#### [Requirement]
Give back exactly the lines from the one holding "C202: 47uF (plus" to the last line of the entries, both included, and nothing more.

Data shown section start

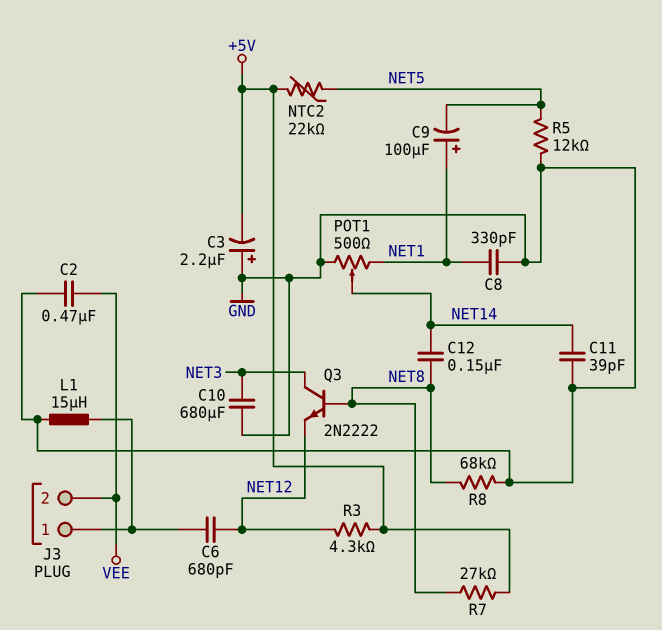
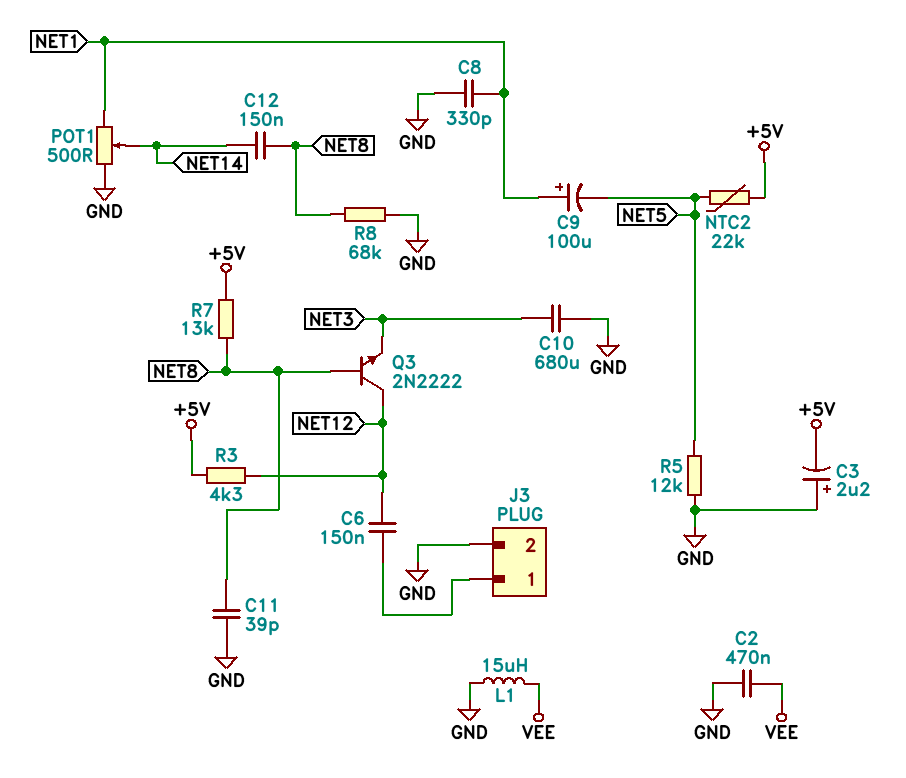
C6: 680pF (J3/1, NET12) -> 150nF (J3/1, NET12)
C11: 39pF (GND, NET14) -> 39pF (GND, NET8)
J3 pin 2: VEE -> GND
L1: 15uH (GND, J3/1) -> 15uH (GND, VEE)
Q3: NPN 2N2222 (B NET8, C NET3, E NET12) -> NPN 2N2222 (B NET8, C NET12, E NET3)
R7: 27k (+5V, NET8) -> 13k (+5V, NET8)

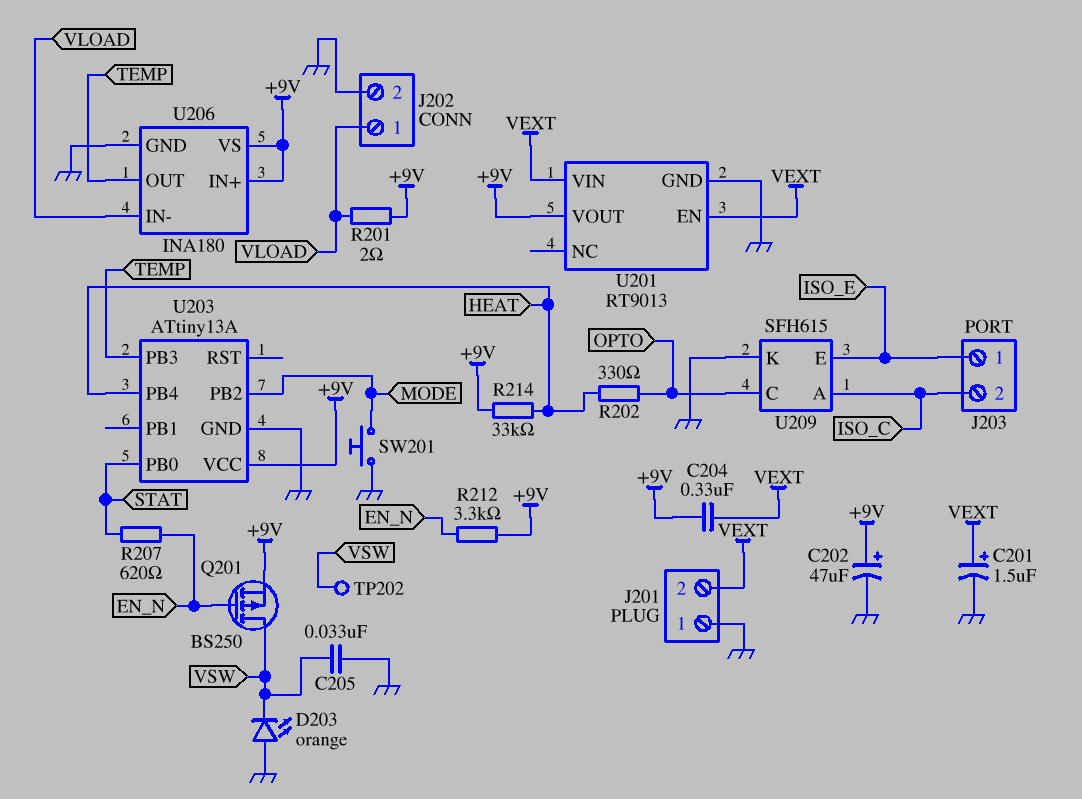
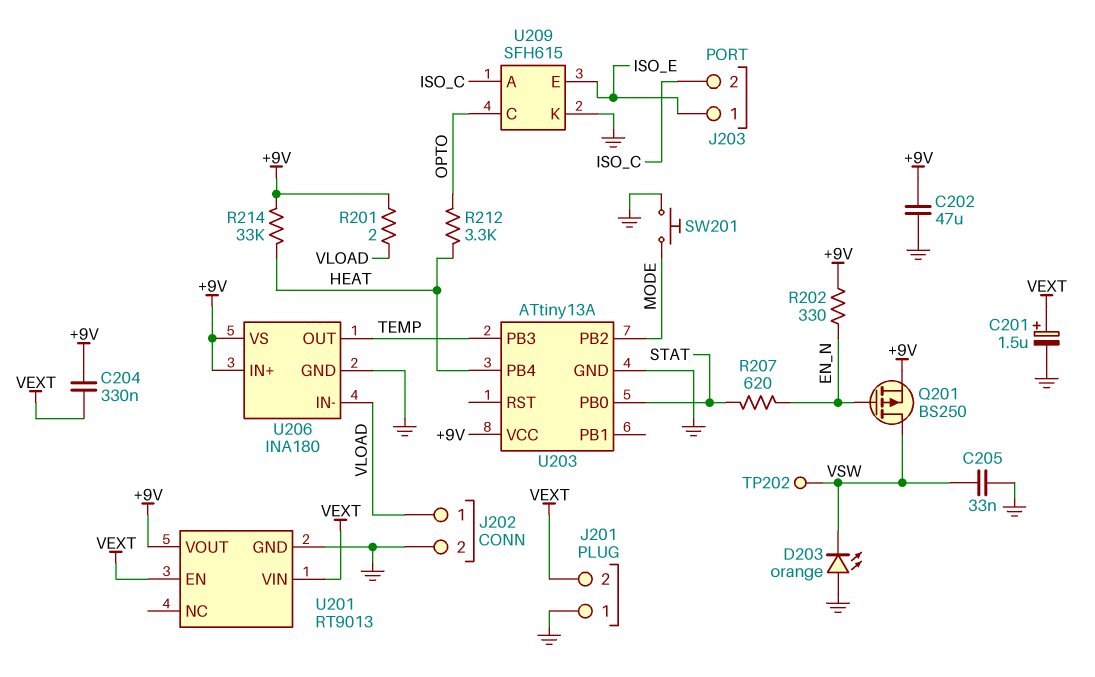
C202: 47uF (plus +9V, minus GND) -> 47uF (+9V, GND)
R202: 330 (HEAT, OPTO) -> 330 (+9V, EN_N)
R212: 3.3k (+9V, EN_N) -> 3.3k (HEAT, OPTO)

Data shown section end

#### [Finished task]
C202: 47uF (plus +9V, minus GND) -> 47uF (+9V, GND)
R202: 330 (HEAT, OPTO) -> 330 (+9V, EN_N)
R212: 3.3k (+9V, EN_N) -> 3.3k (HEAT, OPTO)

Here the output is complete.